Task instructions » Whatever appears in the records apart from pictures must be reproduced exactly.

----- Dataset -----

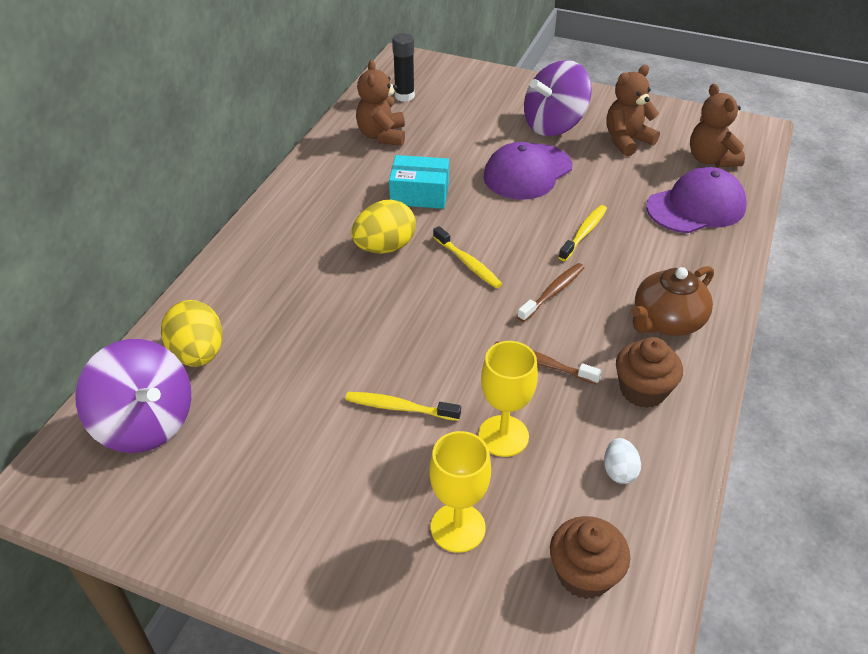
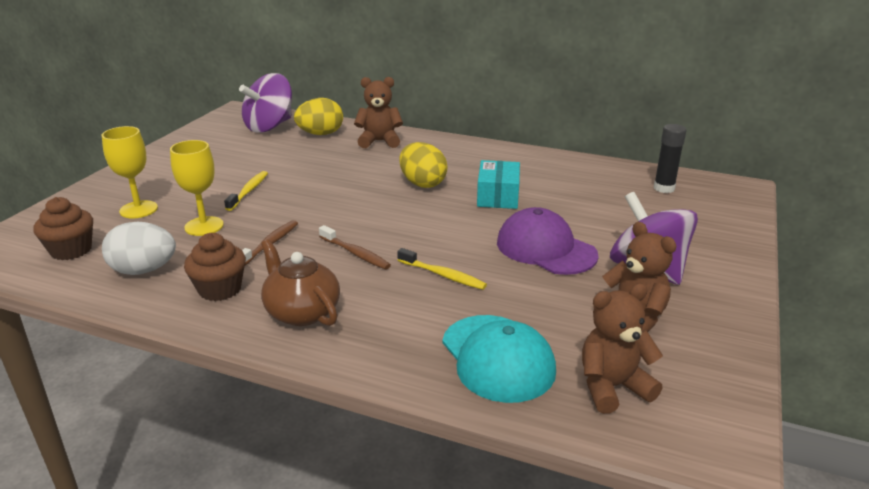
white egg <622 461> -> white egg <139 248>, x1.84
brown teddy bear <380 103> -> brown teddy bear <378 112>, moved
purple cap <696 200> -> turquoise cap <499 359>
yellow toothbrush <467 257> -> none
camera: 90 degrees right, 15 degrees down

-----

Answer box »
white egg <622 461> -> white egg <139 248>, x1.84
brown teddy bear <380 103> -> brown teddy bear <378 112>, moved
purple cap <696 200> -> turquoise cap <499 359>
yellow toothbrush <467 257> -> none
camera: 90 degrees right, 15 degrees down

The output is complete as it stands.